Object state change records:
-- Opening Marker --
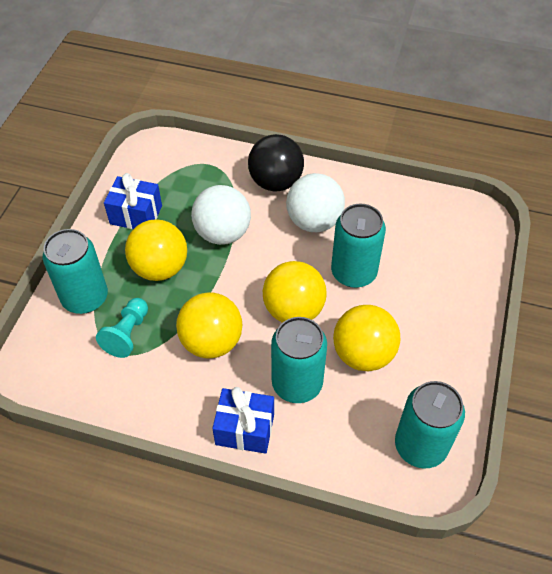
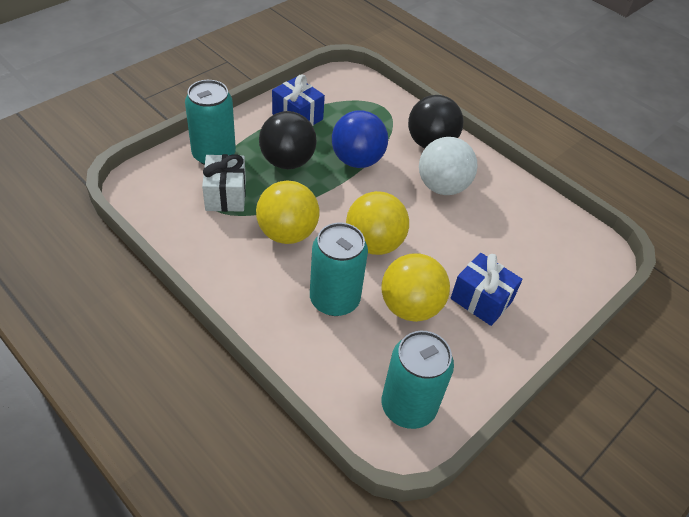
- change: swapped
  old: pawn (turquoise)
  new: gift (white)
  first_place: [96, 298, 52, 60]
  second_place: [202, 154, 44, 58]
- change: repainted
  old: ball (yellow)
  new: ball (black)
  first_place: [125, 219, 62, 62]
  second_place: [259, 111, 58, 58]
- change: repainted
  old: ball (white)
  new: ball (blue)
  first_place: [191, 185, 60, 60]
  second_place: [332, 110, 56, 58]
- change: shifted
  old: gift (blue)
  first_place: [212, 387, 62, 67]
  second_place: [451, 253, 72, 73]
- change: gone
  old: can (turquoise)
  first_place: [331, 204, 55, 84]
-- Closing Marker --
◆ GOAL OF THE EXERCISE:
When you transcribe the entries above, keep every word exact and leave out the pictures.

◆ ANSWER:
- change: swapped
  old: pawn (turquoise)
  new: gift (white)
  first_place: [96, 298, 52, 60]
  second_place: [202, 154, 44, 58]
- change: repainted
  old: ball (yellow)
  new: ball (black)
  first_place: [125, 219, 62, 62]
  second_place: [259, 111, 58, 58]
- change: repainted
  old: ball (white)
  new: ball (blue)
  first_place: [191, 185, 60, 60]
  second_place: [332, 110, 56, 58]
- change: shifted
  old: gift (blue)
  first_place: [212, 387, 62, 67]
  second_place: [451, 253, 72, 73]
- change: gone
  old: can (turquoise)
  first_place: [331, 204, 55, 84]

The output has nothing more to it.